=== INFORMATION SUPPLIED ===
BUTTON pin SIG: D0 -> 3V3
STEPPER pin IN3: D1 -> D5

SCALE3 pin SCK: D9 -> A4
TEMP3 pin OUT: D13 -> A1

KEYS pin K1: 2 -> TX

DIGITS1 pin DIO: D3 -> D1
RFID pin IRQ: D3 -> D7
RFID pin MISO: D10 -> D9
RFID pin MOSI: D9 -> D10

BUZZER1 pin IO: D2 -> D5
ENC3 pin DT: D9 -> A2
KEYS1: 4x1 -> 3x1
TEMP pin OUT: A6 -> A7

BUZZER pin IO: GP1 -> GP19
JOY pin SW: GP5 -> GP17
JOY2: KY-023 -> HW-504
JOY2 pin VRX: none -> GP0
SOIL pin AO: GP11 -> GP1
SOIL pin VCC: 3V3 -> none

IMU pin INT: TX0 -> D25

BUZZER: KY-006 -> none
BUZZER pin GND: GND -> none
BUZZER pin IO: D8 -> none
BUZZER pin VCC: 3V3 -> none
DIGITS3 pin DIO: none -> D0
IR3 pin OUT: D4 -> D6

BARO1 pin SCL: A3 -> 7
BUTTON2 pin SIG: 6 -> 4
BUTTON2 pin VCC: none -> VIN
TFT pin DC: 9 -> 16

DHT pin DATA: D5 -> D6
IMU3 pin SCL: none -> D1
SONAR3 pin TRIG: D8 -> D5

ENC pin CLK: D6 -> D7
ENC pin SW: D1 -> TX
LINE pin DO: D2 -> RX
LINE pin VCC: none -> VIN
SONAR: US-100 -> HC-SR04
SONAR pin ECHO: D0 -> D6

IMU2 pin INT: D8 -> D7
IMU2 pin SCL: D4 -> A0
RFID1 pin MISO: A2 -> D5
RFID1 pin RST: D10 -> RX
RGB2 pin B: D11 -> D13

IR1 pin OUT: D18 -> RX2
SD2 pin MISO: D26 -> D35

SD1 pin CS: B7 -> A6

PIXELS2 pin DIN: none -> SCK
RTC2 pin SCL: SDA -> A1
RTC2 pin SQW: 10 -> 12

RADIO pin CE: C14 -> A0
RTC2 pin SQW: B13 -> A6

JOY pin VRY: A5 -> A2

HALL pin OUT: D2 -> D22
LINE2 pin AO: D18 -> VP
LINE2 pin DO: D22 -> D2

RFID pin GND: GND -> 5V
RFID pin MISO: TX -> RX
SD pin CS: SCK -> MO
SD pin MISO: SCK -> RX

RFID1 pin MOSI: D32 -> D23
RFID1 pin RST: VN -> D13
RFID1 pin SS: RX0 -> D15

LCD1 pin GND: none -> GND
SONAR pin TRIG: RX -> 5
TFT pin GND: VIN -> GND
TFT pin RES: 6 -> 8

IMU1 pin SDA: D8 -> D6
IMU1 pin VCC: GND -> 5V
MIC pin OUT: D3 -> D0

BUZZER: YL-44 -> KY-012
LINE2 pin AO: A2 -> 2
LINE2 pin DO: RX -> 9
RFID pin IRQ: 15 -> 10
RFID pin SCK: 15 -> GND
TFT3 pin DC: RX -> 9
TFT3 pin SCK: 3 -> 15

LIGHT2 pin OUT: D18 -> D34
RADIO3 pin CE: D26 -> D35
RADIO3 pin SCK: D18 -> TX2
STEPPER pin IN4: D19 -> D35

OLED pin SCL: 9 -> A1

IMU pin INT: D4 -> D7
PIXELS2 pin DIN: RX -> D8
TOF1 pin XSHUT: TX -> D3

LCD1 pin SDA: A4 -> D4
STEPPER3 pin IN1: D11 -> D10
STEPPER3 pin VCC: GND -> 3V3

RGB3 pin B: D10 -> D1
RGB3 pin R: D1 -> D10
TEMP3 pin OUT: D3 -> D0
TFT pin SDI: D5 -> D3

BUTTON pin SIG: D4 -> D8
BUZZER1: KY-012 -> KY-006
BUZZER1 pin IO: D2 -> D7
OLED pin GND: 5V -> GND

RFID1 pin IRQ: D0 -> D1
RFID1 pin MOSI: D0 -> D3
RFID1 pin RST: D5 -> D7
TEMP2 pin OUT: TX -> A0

=== TASK REQUIREMENTS ===
Output exactly the lines from the one holding "RFID pin GND: GND -> 5V" to the end of the material above, with both ends included.

=== RESULT ===
RFID pin GND: GND -> 5V
RFID pin MISO: TX -> RX
SD pin CS: SCK -> MO
SD pin MISO: SCK -> RX

RFID1 pin MOSI: D32 -> D23
RFID1 pin RST: VN -> D13
RFID1 pin SS: RX0 -> D15

LCD1 pin GND: none -> GND
SONAR pin TRIG: RX -> 5
TFT pin GND: VIN -> GND
TFT pin RES: 6 -> 8

IMU1 pin SDA: D8 -> D6
IMU1 pin VCC: GND -> 5V
MIC pin OUT: D3 -> D0

BUZZER: YL-44 -> KY-012
LINE2 pin AO: A2 -> 2
LINE2 pin DO: RX -> 9
RFID pin IRQ: 15 -> 10
RFID pin SCK: 15 -> GND
TFT3 pin DC: RX -> 9
TFT3 pin SCK: 3 -> 15

LIGHT2 pin OUT: D18 -> D34
RADIO3 pin CE: D26 -> D35
RADIO3 pin SCK: D18 -> TX2
STEPPER pin IN4: D19 -> D35

OLED pin SCL: 9 -> A1

IMU pin INT: D4 -> D7
PIXELS2 pin DIN: RX -> D8
TOF1 pin XSHUT: TX -> D3

LCD1 pin SDA: A4 -> D4
STEPPER3 pin IN1: D11 -> D10
STEPPER3 pin VCC: GND -> 3V3

RGB3 pin B: D10 -> D1
RGB3 pin R: D1 -> D10
TEMP3 pin OUT: D3 -> D0
TFT pin SDI: D5 -> D3

BUTTON pin SIG: D4 -> D8
BUZZER1: KY-012 -> KY-006
BUZZER1 pin IO: D2 -> D7
OLED pin GND: 5V -> GND

RFID1 pin IRQ: D0 -> D1
RFID1 pin MOSI: D0 -> D3
RFID1 pin RST: D5 -> D7
TEMP2 pin OUT: TX -> A0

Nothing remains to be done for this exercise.